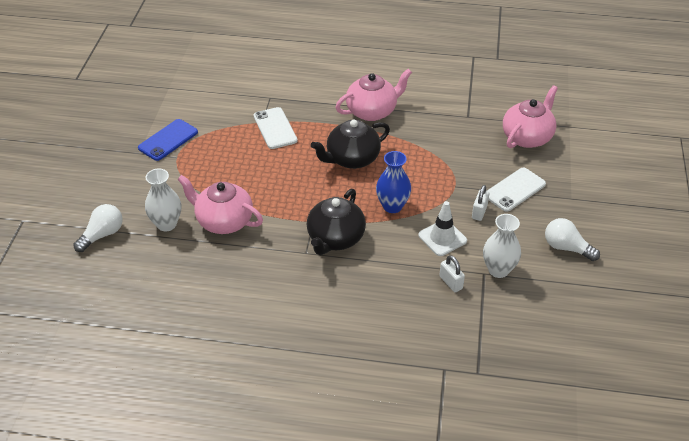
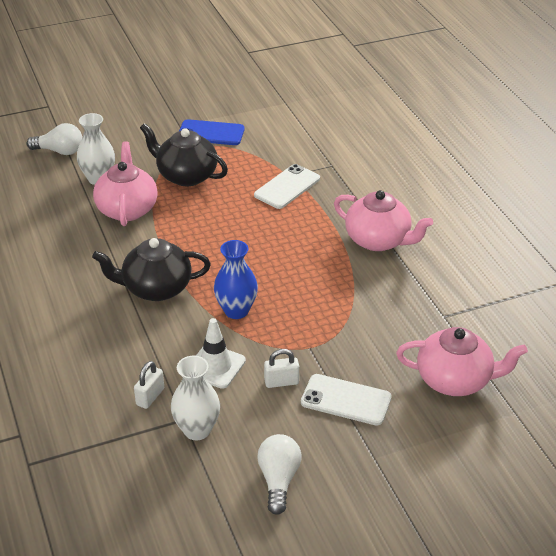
camera: 60 degrees right, 5 degrees down
(352, 159) = (286, 255): black teapot -> black teapot (186, 176)

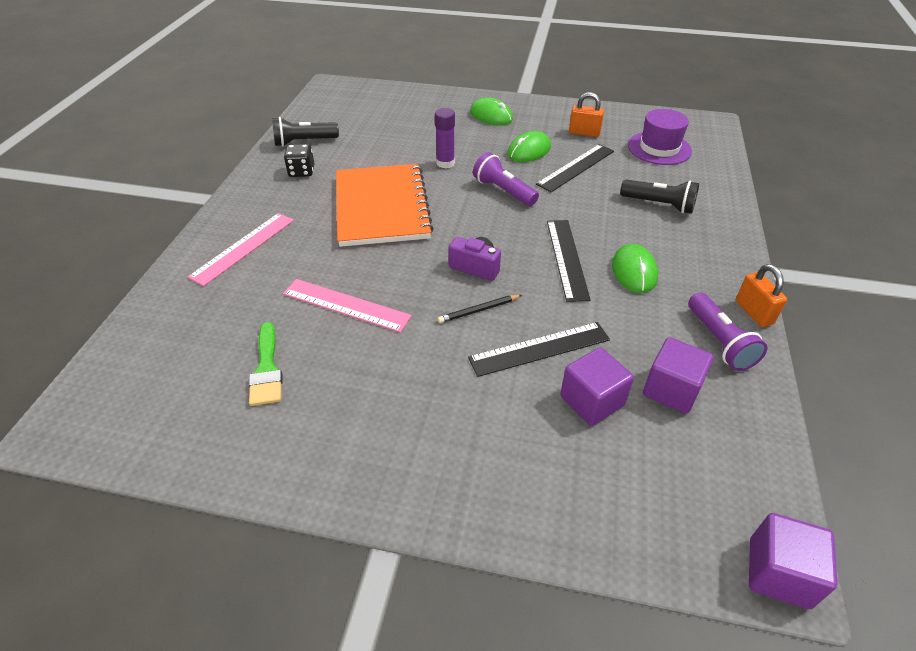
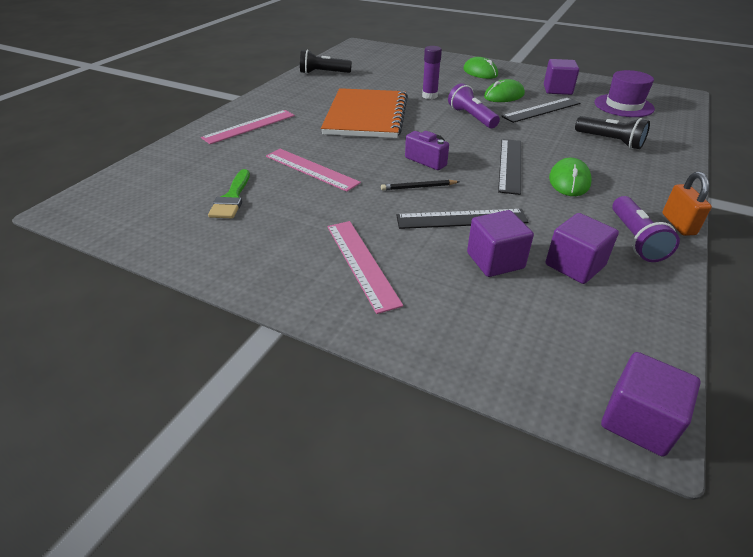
camera: 15 degrees right, 5 degrees down
(301, 171) = (313, 89): black dice -> none
(453, 436) = (361, 263): none -> pink ruler
(584, 133) = (557, 90): orange padlock -> purple cube

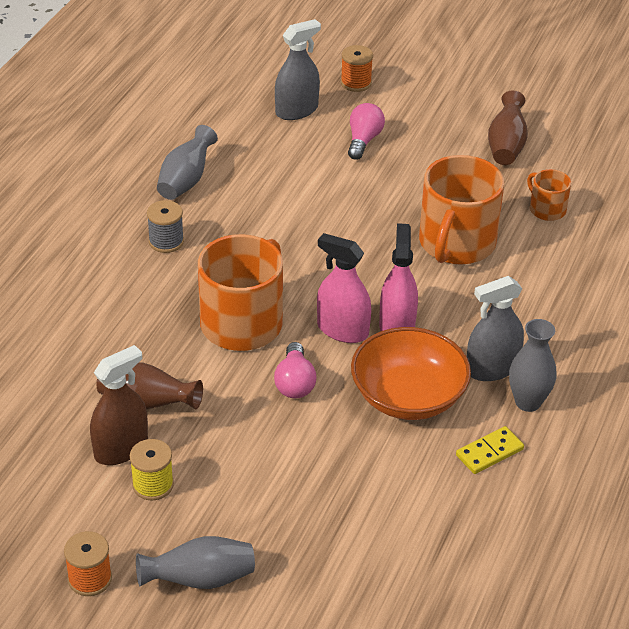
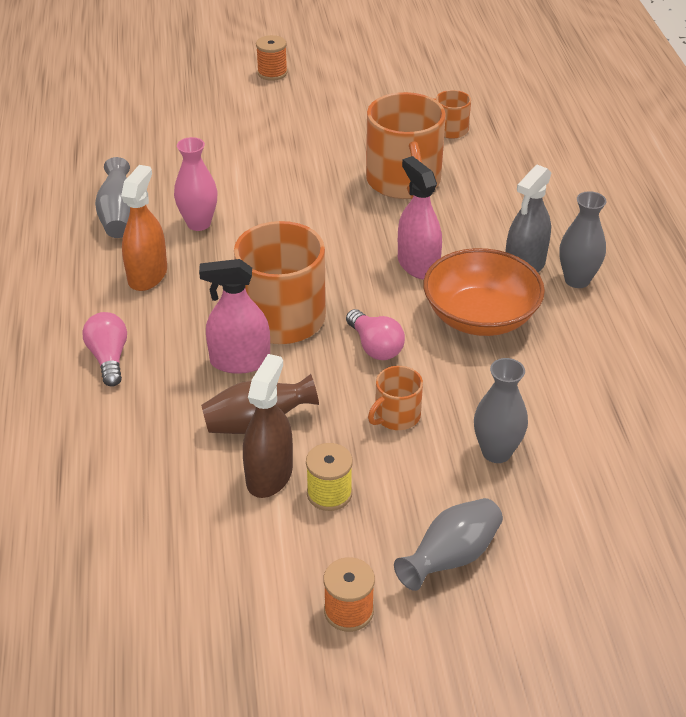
camera: 30 degrees left, 0 degrees up
(166, 241) = (147, 275): grey spool -> orange spray bottle
(244, 212) = (198, 223): none -> pink vase
(259, 448) = (396, 416): none -> orange mug
(296, 110) = (170, 126): grey spray bottle -> none
(313, 516) = (496, 452): none -> grey vase
(342, 330) = (375, 286): pink spray bottle -> pink spray bottle (240, 361)
(356, 83) = (203, 88): orange spool -> orange spool (272, 73)
(363, 140) = (251, 130): pink light bulb -> pink light bulb (109, 358)
(489, 452) = (586, 332): yellow domino -> none
(506, 146) = (373, 94): brown vase -> none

***

Goal of the exercise => Exactly reproduce the lines of the data above that run from the line containing "(489, 452) = (586, 332): yellow" through the final one.

Answer box =>
(489, 452) = (586, 332): yellow domino -> none
(506, 146) = (373, 94): brown vase -> none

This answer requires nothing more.